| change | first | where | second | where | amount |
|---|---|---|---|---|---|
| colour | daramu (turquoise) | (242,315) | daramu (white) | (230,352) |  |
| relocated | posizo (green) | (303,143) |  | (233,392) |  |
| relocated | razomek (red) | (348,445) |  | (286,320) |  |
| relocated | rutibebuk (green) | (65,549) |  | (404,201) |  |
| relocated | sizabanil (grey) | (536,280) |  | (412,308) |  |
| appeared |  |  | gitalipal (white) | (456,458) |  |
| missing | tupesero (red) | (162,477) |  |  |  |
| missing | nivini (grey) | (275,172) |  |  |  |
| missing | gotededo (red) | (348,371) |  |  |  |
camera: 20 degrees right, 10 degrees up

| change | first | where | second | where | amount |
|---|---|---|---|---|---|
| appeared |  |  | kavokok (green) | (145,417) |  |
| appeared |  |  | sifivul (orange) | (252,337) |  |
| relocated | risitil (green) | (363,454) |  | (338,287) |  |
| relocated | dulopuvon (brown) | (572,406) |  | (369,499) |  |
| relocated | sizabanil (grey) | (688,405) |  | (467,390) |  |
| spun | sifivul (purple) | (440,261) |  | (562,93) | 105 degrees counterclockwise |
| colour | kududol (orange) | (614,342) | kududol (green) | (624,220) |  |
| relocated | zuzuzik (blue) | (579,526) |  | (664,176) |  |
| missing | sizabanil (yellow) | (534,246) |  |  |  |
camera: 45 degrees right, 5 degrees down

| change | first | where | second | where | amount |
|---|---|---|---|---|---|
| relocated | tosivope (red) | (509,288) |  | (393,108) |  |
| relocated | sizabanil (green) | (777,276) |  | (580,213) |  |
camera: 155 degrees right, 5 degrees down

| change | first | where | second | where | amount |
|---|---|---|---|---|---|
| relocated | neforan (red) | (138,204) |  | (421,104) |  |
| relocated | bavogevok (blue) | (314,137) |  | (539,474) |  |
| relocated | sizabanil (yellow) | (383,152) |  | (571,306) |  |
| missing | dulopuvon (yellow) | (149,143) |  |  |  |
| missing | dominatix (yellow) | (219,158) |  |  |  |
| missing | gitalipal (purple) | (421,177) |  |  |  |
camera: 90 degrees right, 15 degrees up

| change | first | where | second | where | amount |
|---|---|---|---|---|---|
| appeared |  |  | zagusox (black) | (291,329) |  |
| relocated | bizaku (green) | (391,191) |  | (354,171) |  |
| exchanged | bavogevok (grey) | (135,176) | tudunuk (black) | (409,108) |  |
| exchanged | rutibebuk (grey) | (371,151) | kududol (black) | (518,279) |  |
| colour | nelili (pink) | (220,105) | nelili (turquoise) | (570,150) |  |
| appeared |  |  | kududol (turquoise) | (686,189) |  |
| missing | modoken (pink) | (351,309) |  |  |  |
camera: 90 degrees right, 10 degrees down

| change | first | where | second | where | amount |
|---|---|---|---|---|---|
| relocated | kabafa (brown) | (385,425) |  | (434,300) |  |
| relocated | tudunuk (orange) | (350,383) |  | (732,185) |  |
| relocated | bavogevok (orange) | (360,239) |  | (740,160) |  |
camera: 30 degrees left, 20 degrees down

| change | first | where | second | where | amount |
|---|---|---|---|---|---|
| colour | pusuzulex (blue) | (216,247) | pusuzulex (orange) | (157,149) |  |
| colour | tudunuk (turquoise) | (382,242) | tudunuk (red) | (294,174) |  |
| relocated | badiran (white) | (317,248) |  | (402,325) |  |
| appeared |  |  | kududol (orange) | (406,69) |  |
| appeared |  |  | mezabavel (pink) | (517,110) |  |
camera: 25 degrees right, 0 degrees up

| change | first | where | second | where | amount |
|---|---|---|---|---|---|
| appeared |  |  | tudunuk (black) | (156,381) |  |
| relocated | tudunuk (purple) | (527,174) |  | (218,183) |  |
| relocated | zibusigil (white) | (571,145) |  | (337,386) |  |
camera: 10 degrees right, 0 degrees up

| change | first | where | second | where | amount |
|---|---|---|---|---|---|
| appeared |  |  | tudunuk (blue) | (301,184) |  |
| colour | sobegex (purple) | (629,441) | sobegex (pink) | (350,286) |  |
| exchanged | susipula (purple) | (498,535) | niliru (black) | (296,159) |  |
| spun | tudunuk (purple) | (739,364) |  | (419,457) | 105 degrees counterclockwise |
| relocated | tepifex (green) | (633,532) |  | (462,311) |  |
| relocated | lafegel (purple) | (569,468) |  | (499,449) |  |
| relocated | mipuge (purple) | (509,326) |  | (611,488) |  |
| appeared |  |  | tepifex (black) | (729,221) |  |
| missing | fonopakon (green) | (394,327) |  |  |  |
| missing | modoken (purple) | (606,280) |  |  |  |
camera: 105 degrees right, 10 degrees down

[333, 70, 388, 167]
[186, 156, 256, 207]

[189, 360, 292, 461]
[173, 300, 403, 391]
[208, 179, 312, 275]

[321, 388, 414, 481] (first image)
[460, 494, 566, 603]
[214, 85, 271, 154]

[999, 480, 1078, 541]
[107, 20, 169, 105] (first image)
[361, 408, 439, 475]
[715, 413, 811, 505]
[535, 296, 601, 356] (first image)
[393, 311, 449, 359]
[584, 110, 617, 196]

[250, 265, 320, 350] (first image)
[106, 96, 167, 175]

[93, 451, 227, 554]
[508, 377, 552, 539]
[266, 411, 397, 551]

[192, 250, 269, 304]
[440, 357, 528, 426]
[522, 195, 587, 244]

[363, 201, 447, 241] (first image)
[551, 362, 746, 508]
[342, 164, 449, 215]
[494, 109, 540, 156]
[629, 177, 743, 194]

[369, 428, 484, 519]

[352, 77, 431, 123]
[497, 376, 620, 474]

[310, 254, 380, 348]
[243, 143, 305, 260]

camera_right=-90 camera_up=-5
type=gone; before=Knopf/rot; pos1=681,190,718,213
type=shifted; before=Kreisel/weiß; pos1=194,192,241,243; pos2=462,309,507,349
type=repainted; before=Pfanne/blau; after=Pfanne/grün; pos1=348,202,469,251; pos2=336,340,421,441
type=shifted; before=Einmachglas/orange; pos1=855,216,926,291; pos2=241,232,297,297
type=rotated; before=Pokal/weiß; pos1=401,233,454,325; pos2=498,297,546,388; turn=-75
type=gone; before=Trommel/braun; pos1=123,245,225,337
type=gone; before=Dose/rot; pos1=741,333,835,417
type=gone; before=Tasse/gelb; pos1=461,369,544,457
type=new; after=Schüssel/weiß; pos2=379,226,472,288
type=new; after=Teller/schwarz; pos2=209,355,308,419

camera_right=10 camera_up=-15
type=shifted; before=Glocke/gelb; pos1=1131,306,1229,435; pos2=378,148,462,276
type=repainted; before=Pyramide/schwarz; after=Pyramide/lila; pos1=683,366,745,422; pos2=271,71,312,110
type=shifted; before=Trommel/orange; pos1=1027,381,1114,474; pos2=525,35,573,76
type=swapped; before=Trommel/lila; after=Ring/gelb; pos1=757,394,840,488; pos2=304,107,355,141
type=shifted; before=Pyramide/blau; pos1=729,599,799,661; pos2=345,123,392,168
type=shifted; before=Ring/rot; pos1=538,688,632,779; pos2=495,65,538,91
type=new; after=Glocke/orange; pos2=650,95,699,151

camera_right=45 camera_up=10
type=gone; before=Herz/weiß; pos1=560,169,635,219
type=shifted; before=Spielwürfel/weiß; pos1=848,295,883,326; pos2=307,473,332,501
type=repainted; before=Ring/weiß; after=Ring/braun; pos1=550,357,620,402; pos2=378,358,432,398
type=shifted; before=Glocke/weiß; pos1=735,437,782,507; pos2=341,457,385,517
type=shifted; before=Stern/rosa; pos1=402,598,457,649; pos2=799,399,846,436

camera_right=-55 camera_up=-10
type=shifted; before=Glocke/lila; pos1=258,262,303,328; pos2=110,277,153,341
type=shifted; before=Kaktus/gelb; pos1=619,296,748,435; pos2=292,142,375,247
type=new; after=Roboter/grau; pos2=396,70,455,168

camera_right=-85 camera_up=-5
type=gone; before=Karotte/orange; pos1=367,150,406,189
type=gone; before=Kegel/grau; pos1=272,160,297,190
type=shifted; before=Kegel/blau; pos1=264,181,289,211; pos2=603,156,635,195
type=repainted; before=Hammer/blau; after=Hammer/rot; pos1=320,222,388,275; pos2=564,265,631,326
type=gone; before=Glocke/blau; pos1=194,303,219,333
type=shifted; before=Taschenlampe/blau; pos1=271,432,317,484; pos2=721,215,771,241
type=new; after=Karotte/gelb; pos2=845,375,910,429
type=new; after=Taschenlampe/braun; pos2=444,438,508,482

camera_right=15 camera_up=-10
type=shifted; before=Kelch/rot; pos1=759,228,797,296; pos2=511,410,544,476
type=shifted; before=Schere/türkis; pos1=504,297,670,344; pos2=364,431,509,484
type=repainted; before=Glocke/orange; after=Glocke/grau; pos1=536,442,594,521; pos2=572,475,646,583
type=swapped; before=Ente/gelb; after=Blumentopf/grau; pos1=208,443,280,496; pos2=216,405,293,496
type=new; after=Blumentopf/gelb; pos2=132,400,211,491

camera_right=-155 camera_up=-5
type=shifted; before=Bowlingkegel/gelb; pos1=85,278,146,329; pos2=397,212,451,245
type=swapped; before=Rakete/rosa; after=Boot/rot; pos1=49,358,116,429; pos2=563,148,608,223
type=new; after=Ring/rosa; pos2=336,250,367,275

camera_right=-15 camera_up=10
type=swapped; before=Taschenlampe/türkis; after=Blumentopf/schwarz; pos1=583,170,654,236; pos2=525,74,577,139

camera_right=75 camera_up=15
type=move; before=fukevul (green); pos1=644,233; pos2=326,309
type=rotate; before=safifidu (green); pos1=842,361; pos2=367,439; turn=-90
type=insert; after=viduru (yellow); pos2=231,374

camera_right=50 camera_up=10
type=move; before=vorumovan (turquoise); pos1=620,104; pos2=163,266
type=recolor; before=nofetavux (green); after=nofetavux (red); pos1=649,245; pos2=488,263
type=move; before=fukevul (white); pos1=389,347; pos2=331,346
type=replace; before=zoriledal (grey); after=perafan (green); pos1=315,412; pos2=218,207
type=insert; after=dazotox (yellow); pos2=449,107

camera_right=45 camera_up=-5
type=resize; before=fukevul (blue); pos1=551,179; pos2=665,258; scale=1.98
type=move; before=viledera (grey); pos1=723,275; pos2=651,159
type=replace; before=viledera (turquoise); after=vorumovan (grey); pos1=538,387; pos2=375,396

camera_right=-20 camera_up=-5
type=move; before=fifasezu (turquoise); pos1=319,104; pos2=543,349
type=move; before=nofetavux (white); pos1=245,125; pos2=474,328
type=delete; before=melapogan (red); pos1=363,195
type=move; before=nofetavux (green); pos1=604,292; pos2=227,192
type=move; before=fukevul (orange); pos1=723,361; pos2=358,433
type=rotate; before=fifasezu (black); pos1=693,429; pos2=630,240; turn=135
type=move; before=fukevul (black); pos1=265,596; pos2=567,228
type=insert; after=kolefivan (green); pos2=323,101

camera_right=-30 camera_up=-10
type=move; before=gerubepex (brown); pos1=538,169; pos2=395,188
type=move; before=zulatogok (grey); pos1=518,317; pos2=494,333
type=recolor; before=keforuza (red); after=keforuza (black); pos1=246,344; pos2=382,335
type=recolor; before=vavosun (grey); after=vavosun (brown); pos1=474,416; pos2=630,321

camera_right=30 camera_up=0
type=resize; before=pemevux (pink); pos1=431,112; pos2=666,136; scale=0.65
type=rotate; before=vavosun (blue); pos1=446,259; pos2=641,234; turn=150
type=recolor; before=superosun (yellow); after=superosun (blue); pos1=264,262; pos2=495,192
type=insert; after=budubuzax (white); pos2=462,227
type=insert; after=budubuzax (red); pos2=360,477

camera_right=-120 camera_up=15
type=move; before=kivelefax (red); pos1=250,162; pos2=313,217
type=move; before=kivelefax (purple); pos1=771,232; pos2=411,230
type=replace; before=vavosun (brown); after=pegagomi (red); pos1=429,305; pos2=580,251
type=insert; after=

* **Your objective**
Reproduce only the lines above spanning from the line containing "type=shifted; before=Kreisel/weiß; pos1=194,192,241,243;" through the line containing "type=gone; before=Dose/rot; pos1=741,333,835,417", word for word.

* **Result of this exercise**
type=shifted; before=Kreisel/weiß; pos1=194,192,241,243; pos2=462,309,507,349
type=repainted; before=Pfanne/blau; after=Pfanne/grün; pos1=348,202,469,251; pos2=336,340,421,441
type=shifted; before=Einmachglas/orange; pos1=855,216,926,291; pos2=241,232,297,297
type=rotated; before=Pokal/weiß; pos1=401,233,454,325; pos2=498,297,546,388; turn=-75
type=gone; before=Trommel/braun; pos1=123,245,225,337
type=gone; before=Dose/rot; pos1=741,333,835,417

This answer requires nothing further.